Your output is the line containing "pink brick G9:G10 level 2 -> none" plus every line after it in the listing, reproduced exactly.

| DATA BELOW |
● ● ●

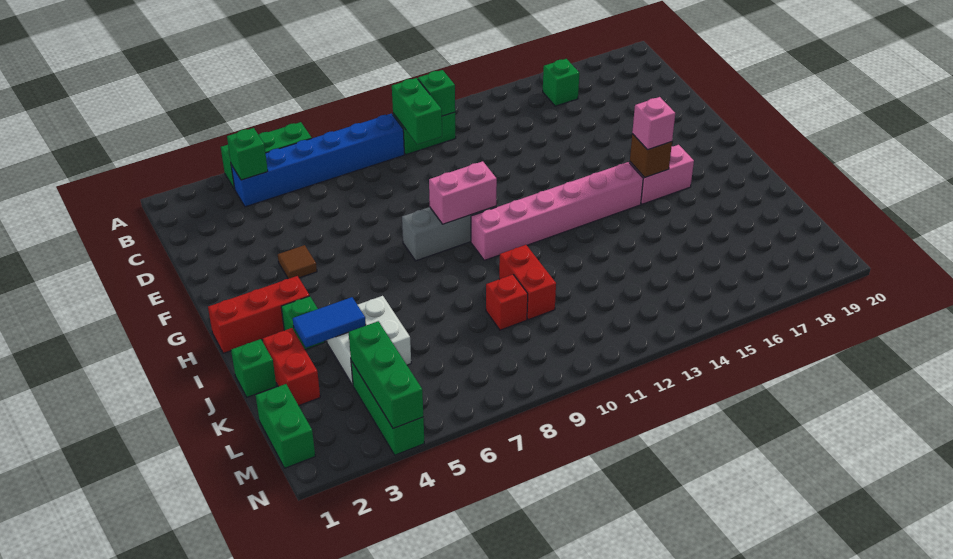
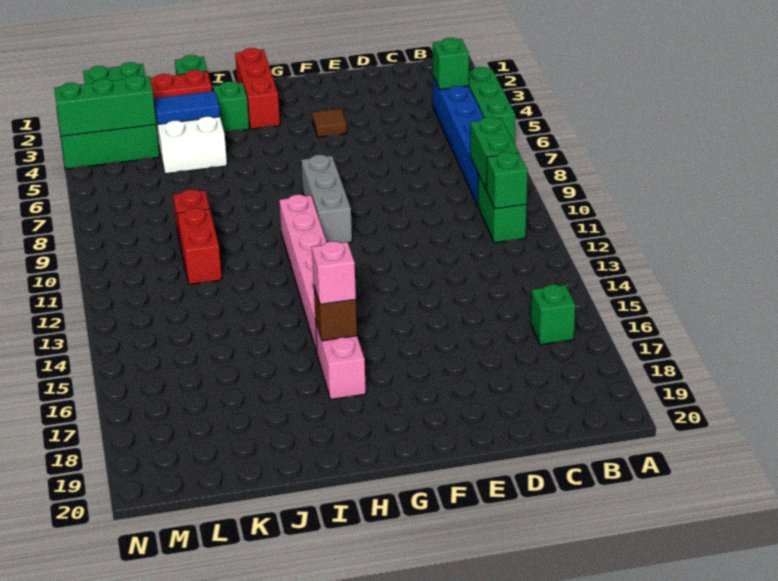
green brick B10:C10 level 2 -> green brick B9:B10 level 2
pink brick G9:G10 level 2 -> none
blue tile J3:J4 level 2 -> blue tile J4:K4 level 2
red brick J10:K10 level 1 -> red brick K10:K11 level 1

● ● ●

| ANSWER FOR THE TASK |
pink brick G9:G10 level 2 -> none
blue tile J3:J4 level 2 -> blue tile J4:K4 level 2
red brick J10:K10 level 1 -> red brick K10:K11 level 1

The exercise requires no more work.